## TASK TO CARRY OUT
The task calls for the line containing "yellow truck: 2 -> 3" and all later lines, through the end of the entries below, to be set down exactly and without pictures.
START PROVIDED DATA
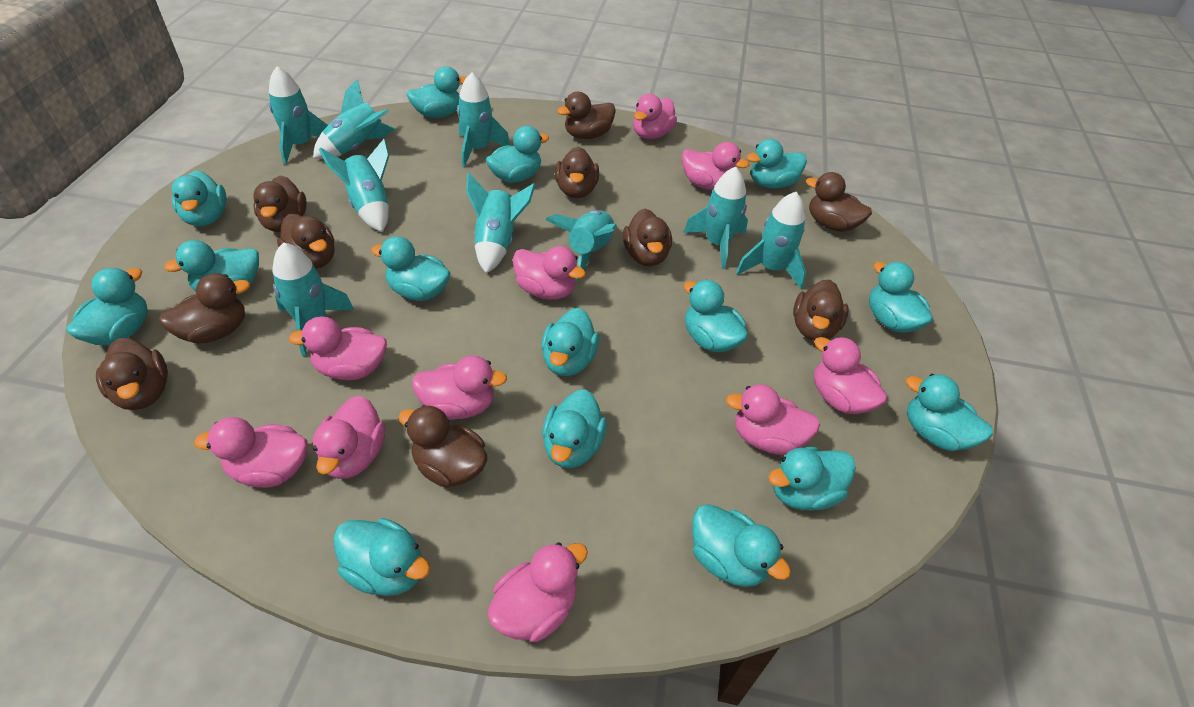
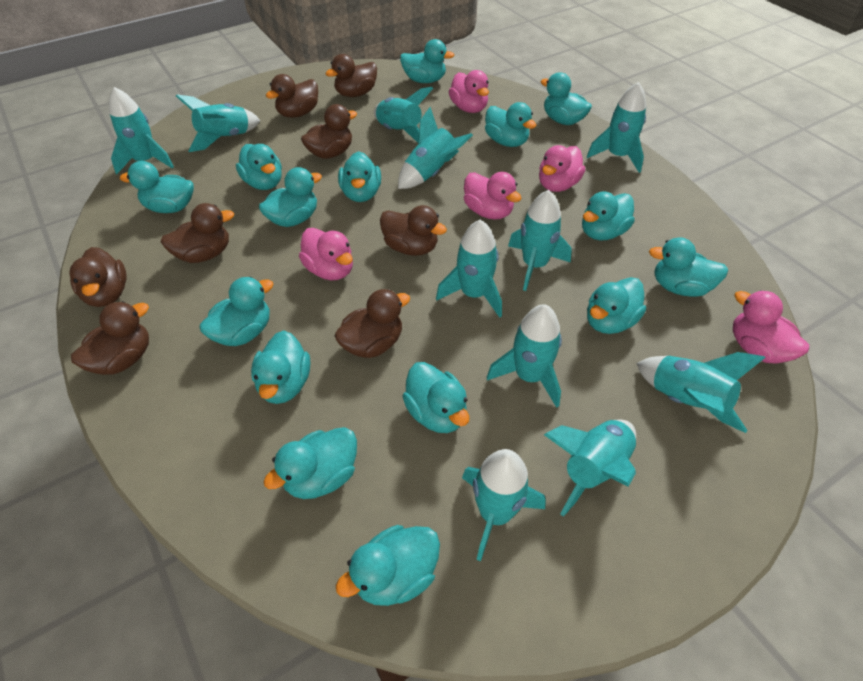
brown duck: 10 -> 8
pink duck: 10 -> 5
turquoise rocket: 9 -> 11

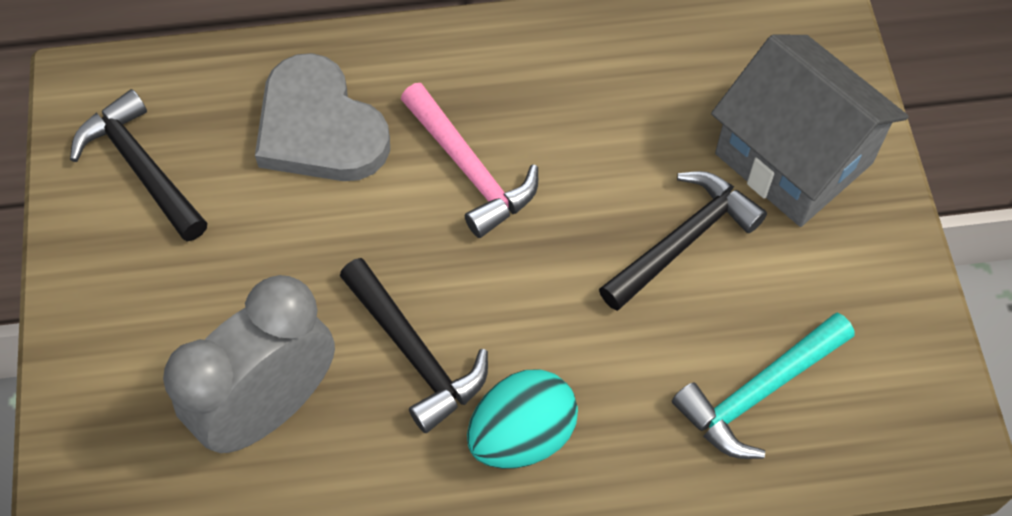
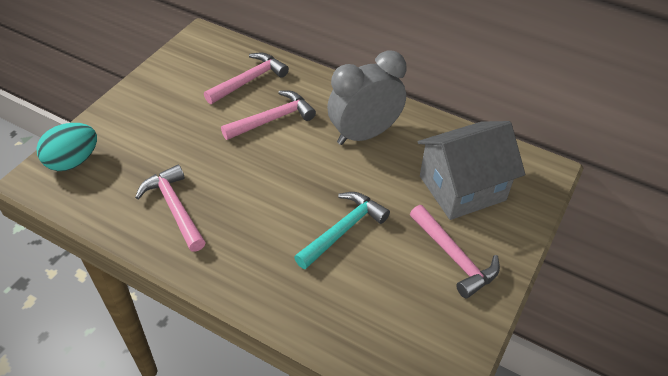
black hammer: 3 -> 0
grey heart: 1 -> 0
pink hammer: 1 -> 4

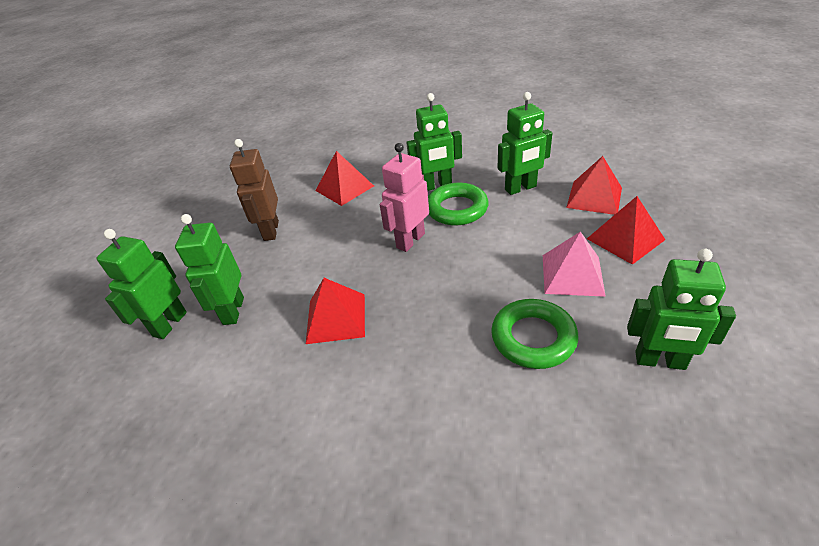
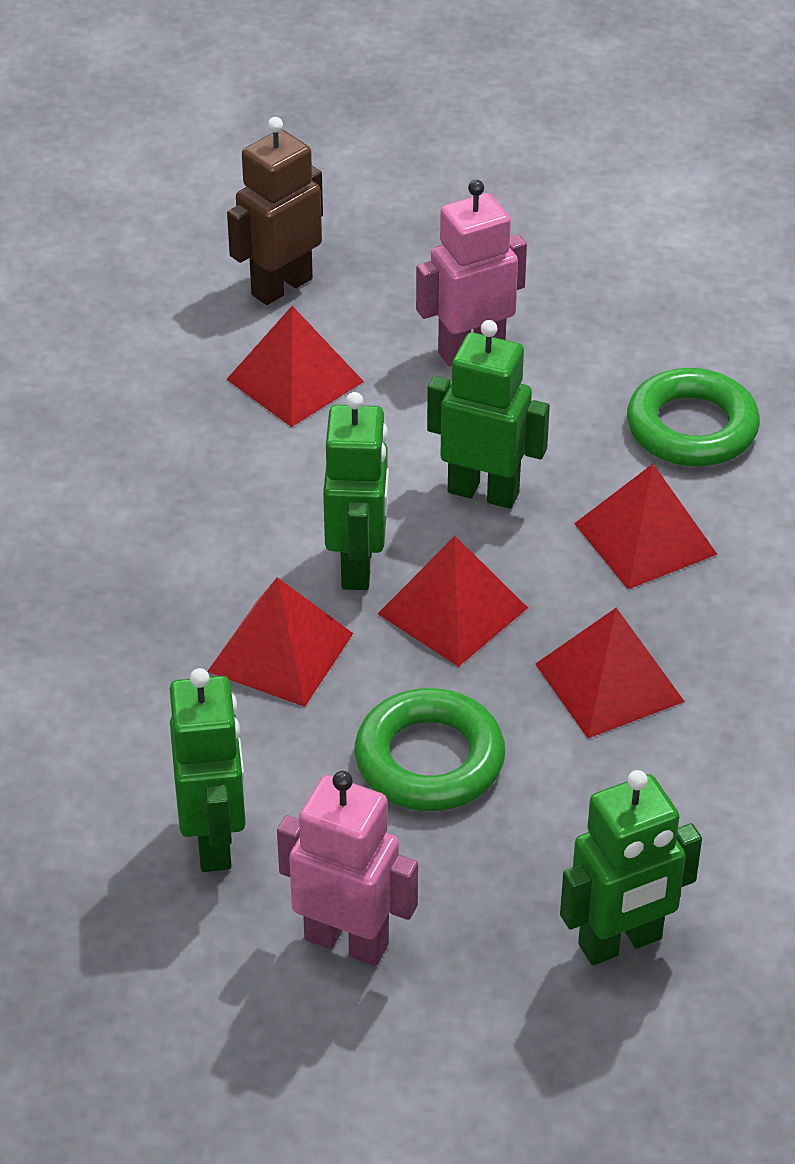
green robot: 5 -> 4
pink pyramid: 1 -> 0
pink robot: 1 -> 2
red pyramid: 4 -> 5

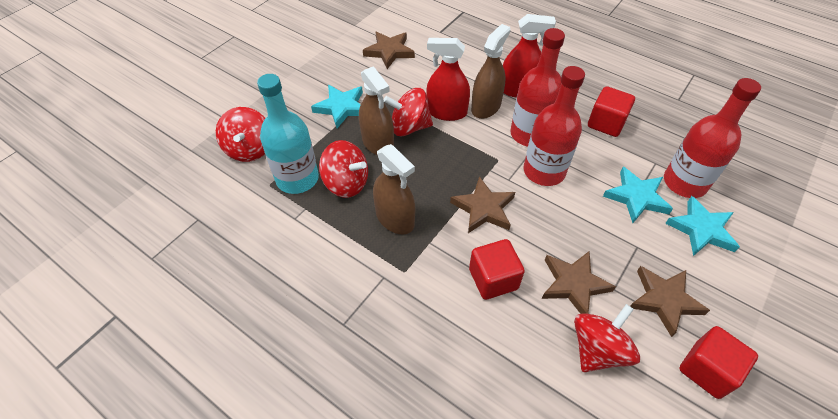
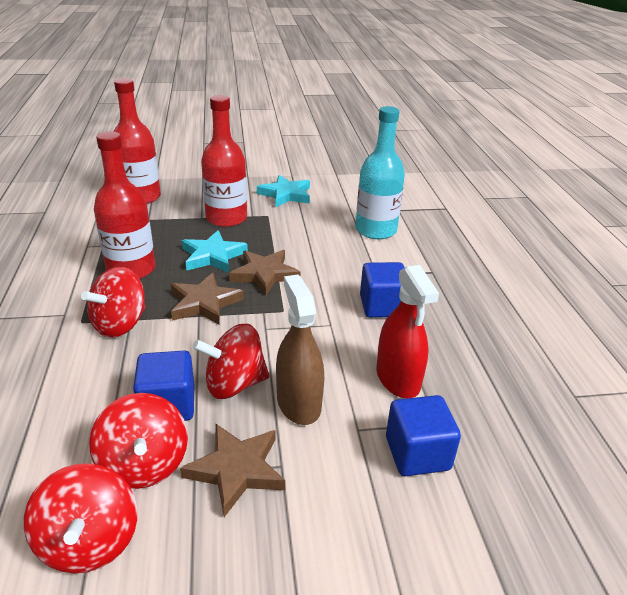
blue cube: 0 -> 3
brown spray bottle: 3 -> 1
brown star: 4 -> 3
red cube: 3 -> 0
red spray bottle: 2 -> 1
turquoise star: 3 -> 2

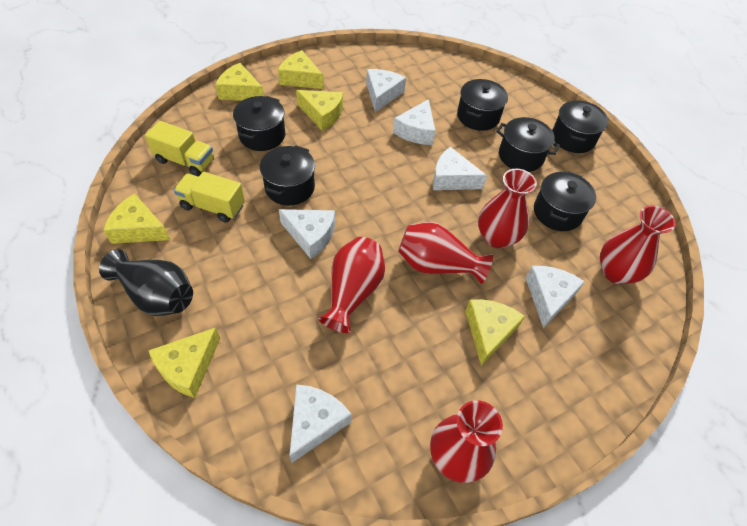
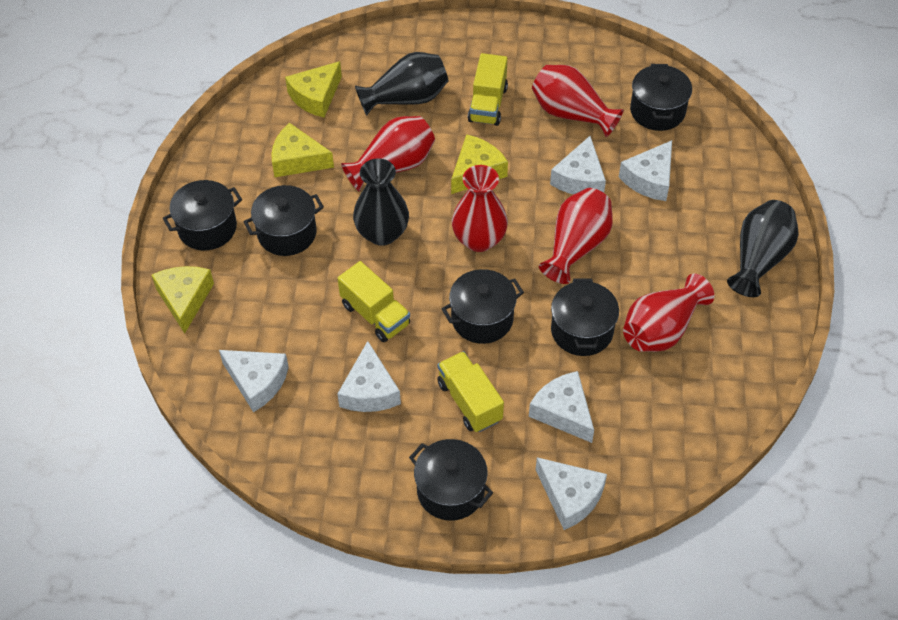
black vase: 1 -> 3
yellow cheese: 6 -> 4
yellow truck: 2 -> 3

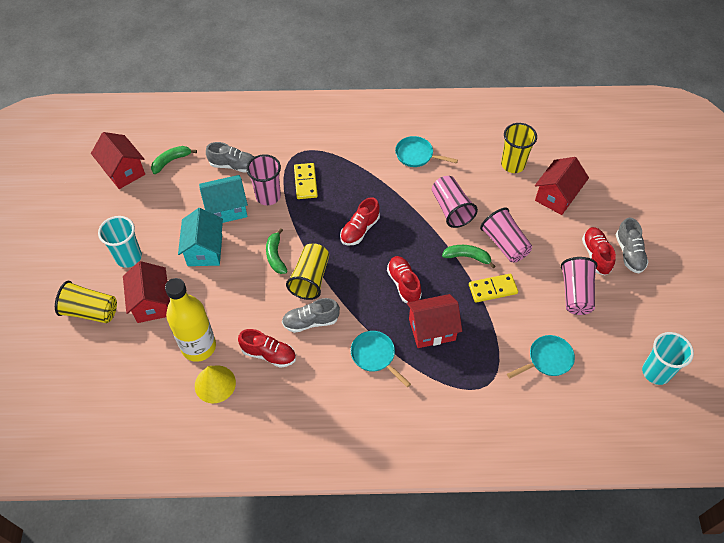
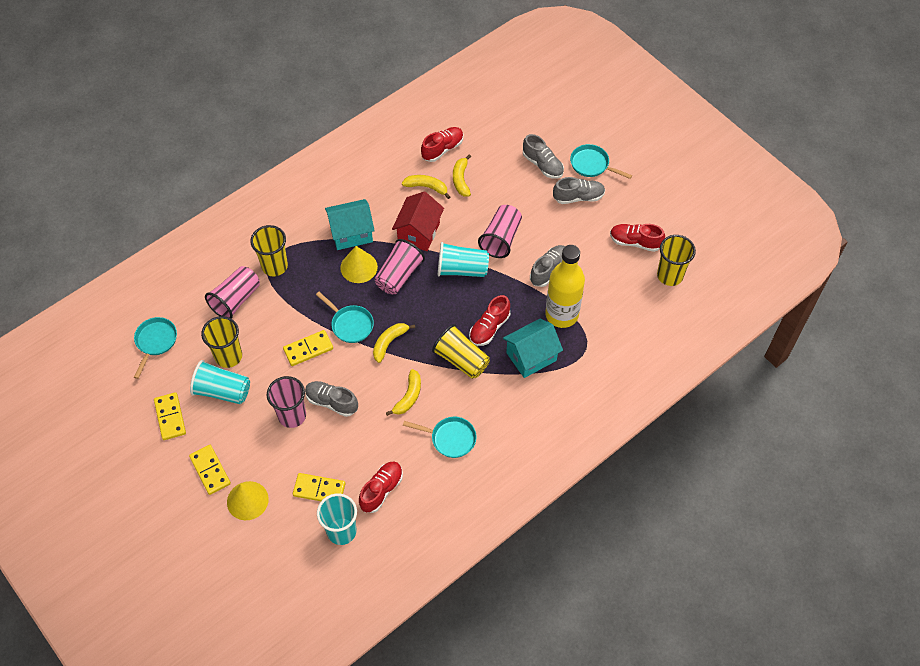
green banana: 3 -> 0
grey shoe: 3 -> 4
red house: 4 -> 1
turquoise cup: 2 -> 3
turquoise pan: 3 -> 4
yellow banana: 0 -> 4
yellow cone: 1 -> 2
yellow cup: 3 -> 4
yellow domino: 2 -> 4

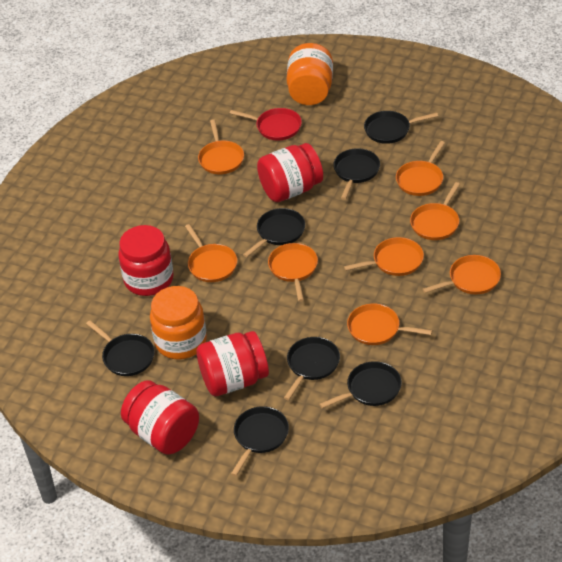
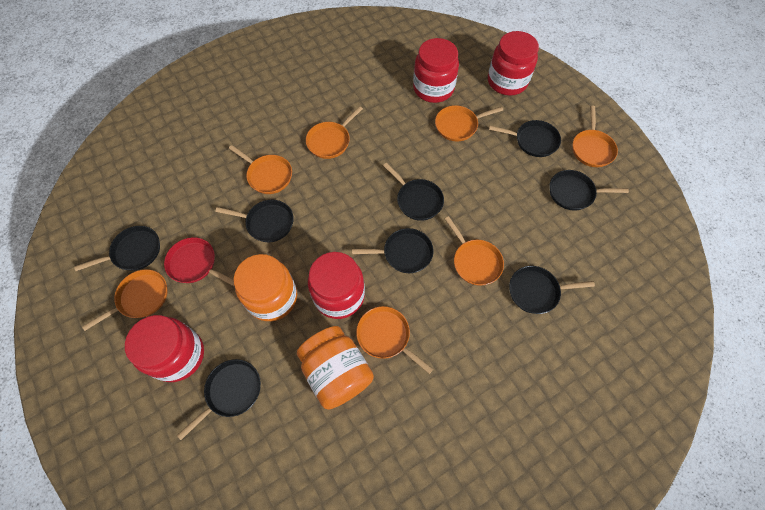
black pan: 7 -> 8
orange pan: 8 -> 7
END PROVIDED DATA
## ANSWER FOR THIS EXERCISE
yellow truck: 2 -> 3

green banana: 3 -> 0
grey shoe: 3 -> 4
red house: 4 -> 1
turquoise cup: 2 -> 3
turquoise pan: 3 -> 4
yellow banana: 0 -> 4
yellow cone: 1 -> 2
yellow cup: 3 -> 4
yellow domino: 2 -> 4

black pan: 7 -> 8
orange pan: 8 -> 7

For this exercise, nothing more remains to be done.